→ Short problem
Copy exactly the lines from the one containing "Segment regions of" through the last line of the records, both included, and nothing more.

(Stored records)
◇ ◇ ◇
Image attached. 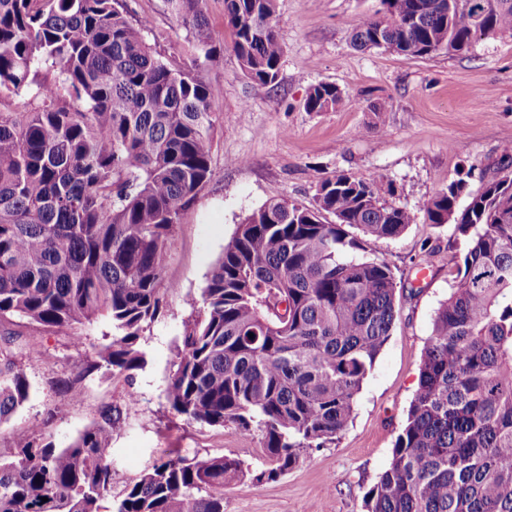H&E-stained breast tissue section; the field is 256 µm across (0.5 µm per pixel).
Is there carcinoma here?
<instances>
[{
	"mask_svg": "<svg viewBox=\"0 0 512 512\" xmlns=\"http://www.w3.org/2000/svg\"><path fill=\"white\" fill-rule=\"evenodd\" d=\"M166 2L193 35L183 56L158 52L120 0H0V102L42 101L0 111V323L66 329L77 346L78 328H109L83 372L61 381L72 401L84 374L144 363L139 340L161 310L166 240L212 178L221 90L199 71L224 35L207 24L206 0ZM275 2L224 0L231 49L259 85L277 82L284 55ZM493 2L465 12L458 0H381V15L361 17L352 41L414 58L455 55L512 34V0ZM340 100L336 86L317 83L305 107L327 112ZM467 188L461 176L421 206L431 223L453 225L465 249L367 512H512V162L479 191ZM393 194L384 175L340 174L308 205L270 200L207 273L165 395L189 422L259 434L269 467L258 483L336 440L390 336L397 282L365 255V240L414 223ZM33 395L15 361L0 363V425ZM123 425L109 404L65 448L30 426L11 429L0 512H101L106 499L111 512H224V488L249 474L224 455L170 457L114 498L112 434Z\"/></svg>",
	"mask_w": 512,
	"mask_h": 512,
	"instance_id": "cac0c4a2",
	"label": "carcinoma"
}]
</instances>
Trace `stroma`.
<instances>
[{"label": "stroma", "mask_w": 512, "mask_h": 512, "mask_svg": "<svg viewBox=\"0 0 512 512\" xmlns=\"http://www.w3.org/2000/svg\"><path fill=\"white\" fill-rule=\"evenodd\" d=\"M122 4L129 20L147 23L162 55L179 54L189 33L166 0ZM380 8V0H277L285 53L276 84L245 78L228 48L203 70L206 81L223 89L214 104L221 120L213 134V176L166 242L164 280L177 288L164 290L161 312L140 340L143 367L127 377L85 375L80 399L71 401L56 382L80 372L101 340V324L83 327L79 347L62 331L19 319L0 324V336H14L16 362L35 388L9 427H34L44 442L63 448L104 405L124 408L125 426L112 437L117 492L173 453L227 455L252 471L265 469L260 436H243L232 424L187 422L166 400L189 301L200 296L210 266L253 210L272 199L311 203L319 184L339 173L366 181L383 174L393 183L394 203L414 210L416 220L399 237L368 244L369 256L395 276L400 312L351 421L335 443L305 450L277 480L234 482L224 491V512H365L364 495L390 462L435 311L455 285L464 250L452 225L429 223L420 207L459 170L470 171L475 191L512 160V35L426 58L356 49L354 20ZM318 82L341 91L334 110L306 111L308 87ZM33 344L48 352V361L26 357ZM9 427H0L1 453L9 448Z\"/></svg>", "instance_id": "stroma-1"}]
</instances>
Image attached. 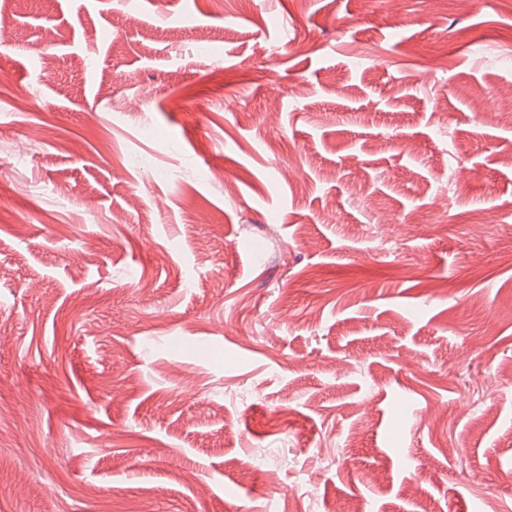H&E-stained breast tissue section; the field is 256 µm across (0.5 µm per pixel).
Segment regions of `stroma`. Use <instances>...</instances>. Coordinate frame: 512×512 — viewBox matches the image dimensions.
I'll list each match as a JSON object with an SVG mask.
<instances>
[{"mask_svg":"<svg viewBox=\"0 0 512 512\" xmlns=\"http://www.w3.org/2000/svg\"><path fill=\"white\" fill-rule=\"evenodd\" d=\"M1 24L0 512H512V0Z\"/></svg>","mask_w":512,"mask_h":512,"instance_id":"obj_1","label":"stroma"}]
</instances>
◇ ◇ ◇
→ Exercise result
Segment regions of `stroma`. Use <instances>...</instances>. Coordinate frame: 512×512 — viewBox matches the image dimensions.
I'll list each match as a JSON object with an SVG mask.
<instances>
[{"mask_svg":"<svg viewBox=\"0 0 512 512\" xmlns=\"http://www.w3.org/2000/svg\"><path fill=\"white\" fill-rule=\"evenodd\" d=\"M1 24L0 512H512V0Z\"/></svg>","mask_w":512,"mask_h":512,"instance_id":"obj_1","label":"stroma"}]
</instances>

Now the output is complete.